→ **WHAT YOU SHOULD DO**: When the line with "BT1 pin VCC: none -> 5V" appears below, start repeating lines exactly, and keep going through the line with "STEPPER1 pin IN3: B6 -> A12"; add nothing outside that span.

(Data entries)
* * *

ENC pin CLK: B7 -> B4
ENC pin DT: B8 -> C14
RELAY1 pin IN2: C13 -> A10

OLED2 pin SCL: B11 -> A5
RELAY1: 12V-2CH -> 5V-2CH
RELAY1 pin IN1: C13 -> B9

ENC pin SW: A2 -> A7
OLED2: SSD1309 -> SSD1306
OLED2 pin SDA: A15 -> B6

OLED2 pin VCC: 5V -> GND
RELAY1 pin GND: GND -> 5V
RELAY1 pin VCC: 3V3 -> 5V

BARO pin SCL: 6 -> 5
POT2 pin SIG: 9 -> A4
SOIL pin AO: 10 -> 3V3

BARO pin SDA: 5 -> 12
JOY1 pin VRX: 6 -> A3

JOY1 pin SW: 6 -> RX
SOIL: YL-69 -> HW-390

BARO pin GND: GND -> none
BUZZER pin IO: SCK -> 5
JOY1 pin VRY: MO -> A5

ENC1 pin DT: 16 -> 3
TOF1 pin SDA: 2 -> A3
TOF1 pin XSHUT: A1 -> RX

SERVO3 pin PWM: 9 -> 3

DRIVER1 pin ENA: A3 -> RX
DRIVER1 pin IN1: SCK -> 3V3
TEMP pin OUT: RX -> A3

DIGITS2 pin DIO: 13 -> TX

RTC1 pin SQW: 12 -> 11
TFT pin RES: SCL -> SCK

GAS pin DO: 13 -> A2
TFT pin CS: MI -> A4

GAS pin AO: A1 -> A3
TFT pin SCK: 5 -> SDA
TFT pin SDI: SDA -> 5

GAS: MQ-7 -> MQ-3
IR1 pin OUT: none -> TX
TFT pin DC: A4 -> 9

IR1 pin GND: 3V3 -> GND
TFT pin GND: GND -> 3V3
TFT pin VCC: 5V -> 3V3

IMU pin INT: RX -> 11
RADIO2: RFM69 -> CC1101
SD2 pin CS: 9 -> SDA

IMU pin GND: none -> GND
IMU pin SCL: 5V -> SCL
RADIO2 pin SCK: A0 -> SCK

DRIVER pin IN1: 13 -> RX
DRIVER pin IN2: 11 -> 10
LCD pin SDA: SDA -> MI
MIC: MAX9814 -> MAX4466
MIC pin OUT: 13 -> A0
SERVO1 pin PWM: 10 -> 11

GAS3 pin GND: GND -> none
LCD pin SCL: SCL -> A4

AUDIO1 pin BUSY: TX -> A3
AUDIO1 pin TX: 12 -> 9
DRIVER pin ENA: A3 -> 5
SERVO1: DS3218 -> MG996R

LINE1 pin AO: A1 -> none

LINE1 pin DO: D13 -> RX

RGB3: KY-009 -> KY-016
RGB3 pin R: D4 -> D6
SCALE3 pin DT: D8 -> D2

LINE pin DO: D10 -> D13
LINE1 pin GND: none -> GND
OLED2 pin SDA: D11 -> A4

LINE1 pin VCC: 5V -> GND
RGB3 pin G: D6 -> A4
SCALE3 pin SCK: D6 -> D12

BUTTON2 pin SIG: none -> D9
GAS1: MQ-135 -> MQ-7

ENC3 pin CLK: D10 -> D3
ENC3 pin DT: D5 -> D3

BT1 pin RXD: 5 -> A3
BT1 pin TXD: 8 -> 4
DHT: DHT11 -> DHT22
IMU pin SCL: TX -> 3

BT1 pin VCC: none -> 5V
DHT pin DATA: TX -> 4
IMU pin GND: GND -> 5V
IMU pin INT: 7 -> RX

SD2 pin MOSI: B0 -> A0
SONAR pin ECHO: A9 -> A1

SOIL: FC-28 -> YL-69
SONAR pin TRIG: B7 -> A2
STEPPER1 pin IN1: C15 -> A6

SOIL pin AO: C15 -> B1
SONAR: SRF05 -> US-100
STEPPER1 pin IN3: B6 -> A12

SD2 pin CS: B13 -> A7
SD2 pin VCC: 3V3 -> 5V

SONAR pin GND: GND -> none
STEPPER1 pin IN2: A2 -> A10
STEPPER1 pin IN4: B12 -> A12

* * *

→ **PROBLEM SOLUTION**:
BT1 pin VCC: none -> 5V
DHT pin DATA: TX -> 4
IMU pin GND: GND -> 5V
IMU pin INT: 7 -> RX

SD2 pin MOSI: B0 -> A0
SONAR pin ECHO: A9 -> A1

SOIL: FC-28 -> YL-69
SONAR pin TRIG: B7 -> A2
STEPPER1 pin IN1: C15 -> A6

SOIL pin AO: C15 -> B1
SONAR: SRF05 -> US-100
STEPPER1 pin IN3: B6 -> A12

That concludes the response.